● Problem requirements
After locating the line with "op=moved; was=purple star;" in the data that follows, return it and every later line exactly, up to and including the line with "op=removed; was=brown cylinder;".

● Spatial object tracking data
▼▼▼
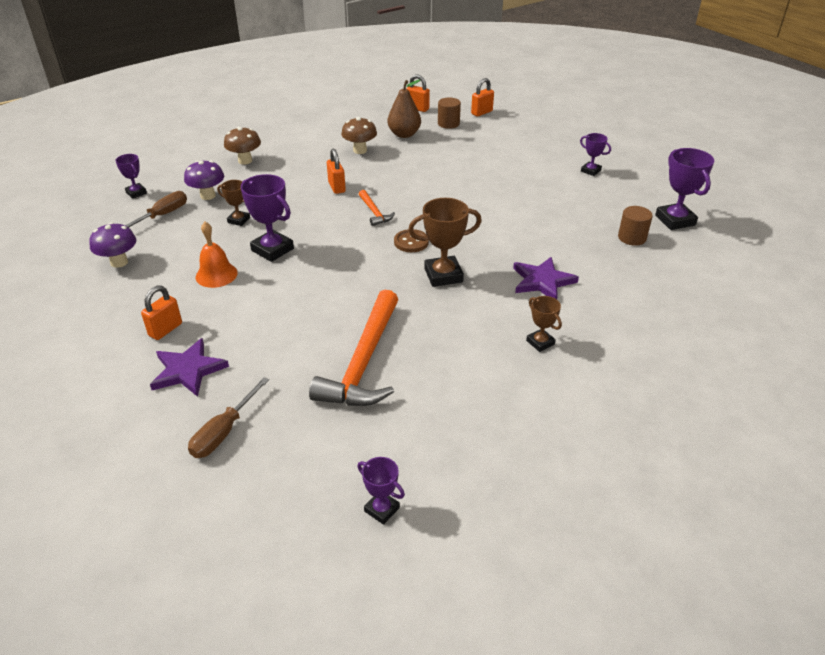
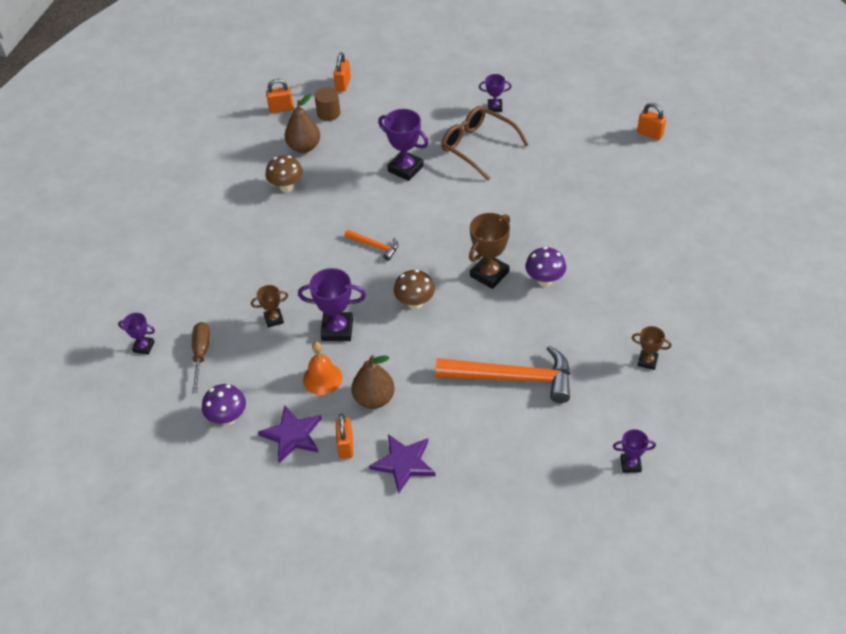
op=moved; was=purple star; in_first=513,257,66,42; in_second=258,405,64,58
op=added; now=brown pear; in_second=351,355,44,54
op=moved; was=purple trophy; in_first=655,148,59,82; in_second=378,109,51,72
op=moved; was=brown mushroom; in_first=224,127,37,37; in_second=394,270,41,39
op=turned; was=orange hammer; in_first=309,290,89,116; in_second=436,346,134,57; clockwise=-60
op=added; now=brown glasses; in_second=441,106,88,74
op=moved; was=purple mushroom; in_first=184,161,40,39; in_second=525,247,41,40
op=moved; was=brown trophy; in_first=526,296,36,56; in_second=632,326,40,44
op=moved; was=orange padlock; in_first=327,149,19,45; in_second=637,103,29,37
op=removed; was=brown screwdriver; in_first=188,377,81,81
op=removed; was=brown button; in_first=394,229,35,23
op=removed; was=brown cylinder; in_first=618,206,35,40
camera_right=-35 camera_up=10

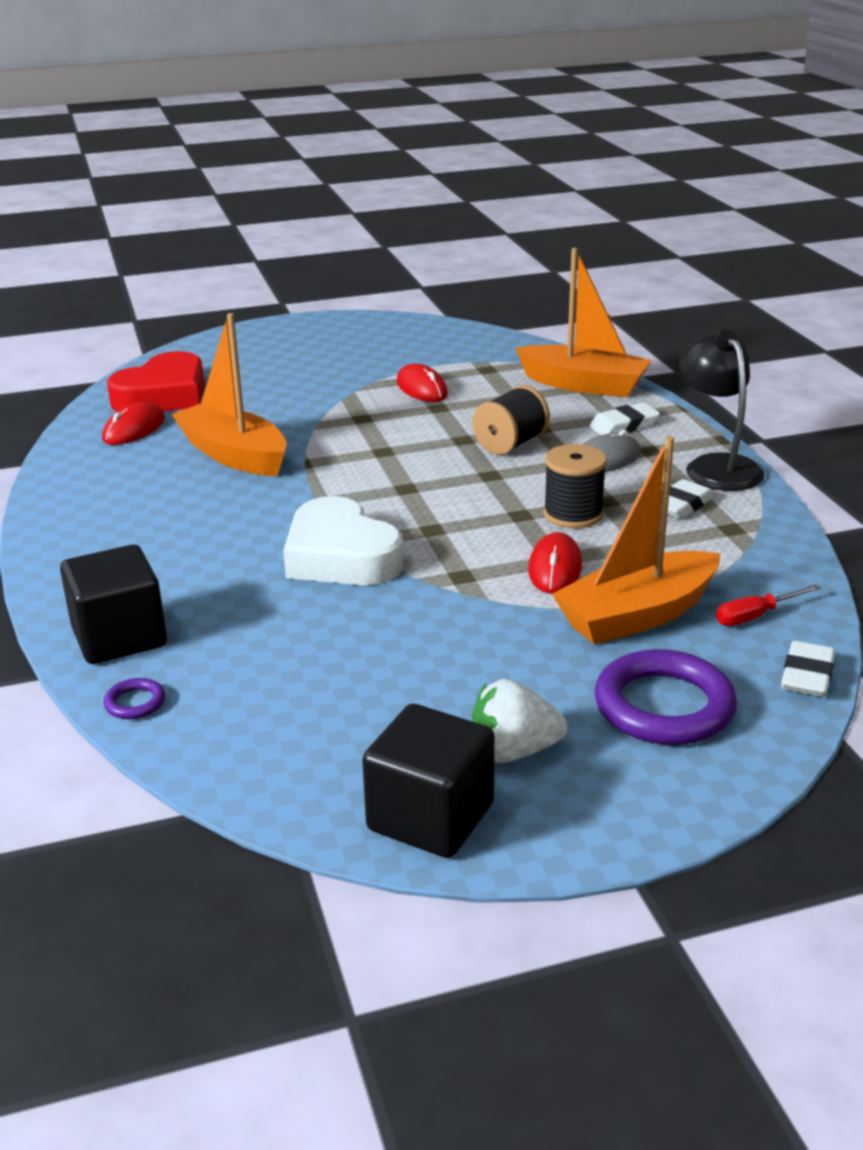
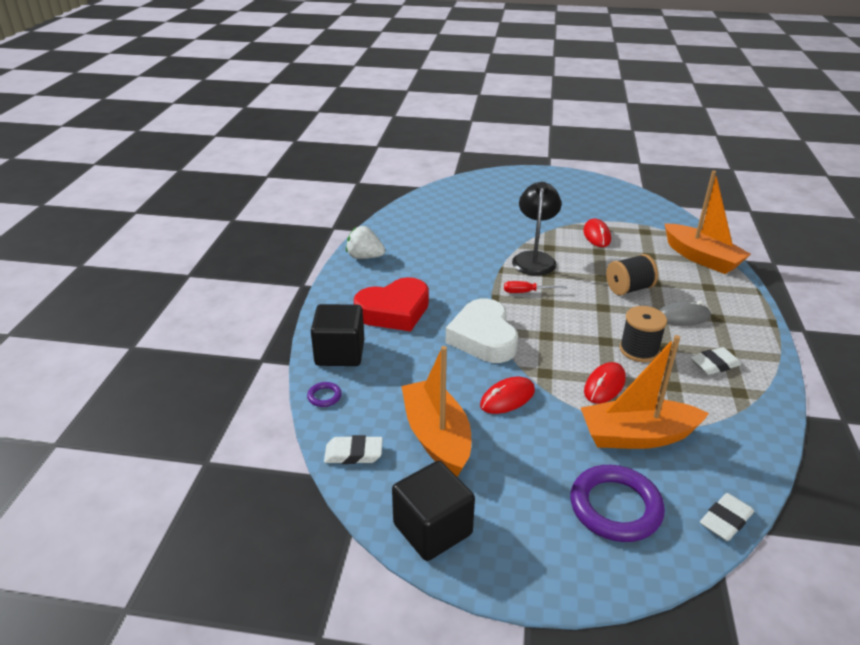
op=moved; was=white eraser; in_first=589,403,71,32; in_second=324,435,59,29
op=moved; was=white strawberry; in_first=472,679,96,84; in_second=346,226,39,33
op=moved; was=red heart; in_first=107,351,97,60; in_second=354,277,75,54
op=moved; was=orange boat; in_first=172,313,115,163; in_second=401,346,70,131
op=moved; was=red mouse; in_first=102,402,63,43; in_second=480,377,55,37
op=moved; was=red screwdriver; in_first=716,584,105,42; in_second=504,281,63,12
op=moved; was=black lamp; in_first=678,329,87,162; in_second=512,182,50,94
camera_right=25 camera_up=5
▲▲▲
▼▼▼
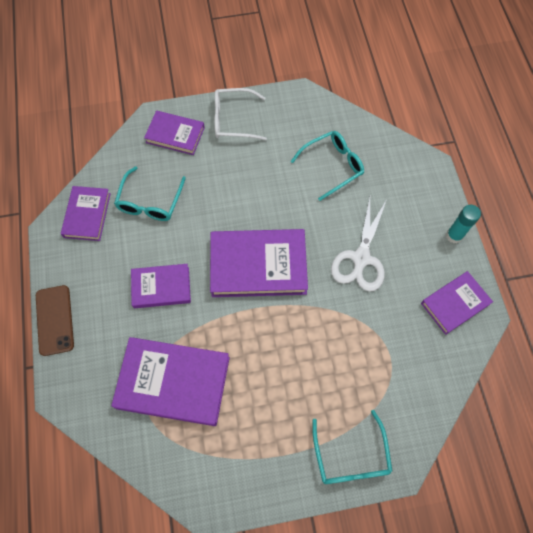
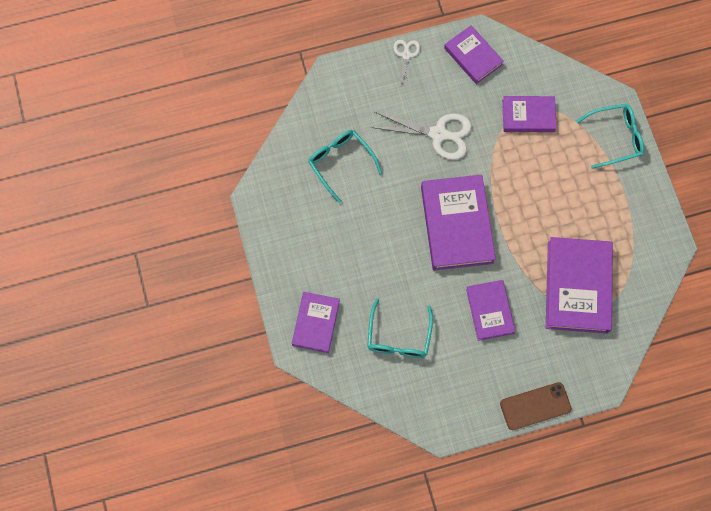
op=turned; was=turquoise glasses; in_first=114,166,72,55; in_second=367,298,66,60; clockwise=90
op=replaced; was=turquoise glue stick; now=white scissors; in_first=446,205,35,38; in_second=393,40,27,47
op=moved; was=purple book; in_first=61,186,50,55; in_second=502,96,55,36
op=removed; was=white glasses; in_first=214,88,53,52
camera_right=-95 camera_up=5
▲▲▲
● Output of the task
op=moved; was=purple star; in_first=513,257,66,42; in_second=258,405,64,58
op=added; now=brown pear; in_second=351,355,44,54
op=moved; was=purple trophy; in_first=655,148,59,82; in_second=378,109,51,72
op=moved; was=brown mushroom; in_first=224,127,37,37; in_second=394,270,41,39
op=turned; was=orange hammer; in_first=309,290,89,116; in_second=436,346,134,57; clockwise=-60
op=added; now=brown glasses; in_second=441,106,88,74
op=moved; was=purple mushroom; in_first=184,161,40,39; in_second=525,247,41,40
op=moved; was=brown trophy; in_first=526,296,36,56; in_second=632,326,40,44
op=moved; was=orange padlock; in_first=327,149,19,45; in_second=637,103,29,37
op=removed; was=brown screwdriver; in_first=188,377,81,81
op=removed; was=brown button; in_first=394,229,35,23
op=removed; was=brown cylinder; in_first=618,206,35,40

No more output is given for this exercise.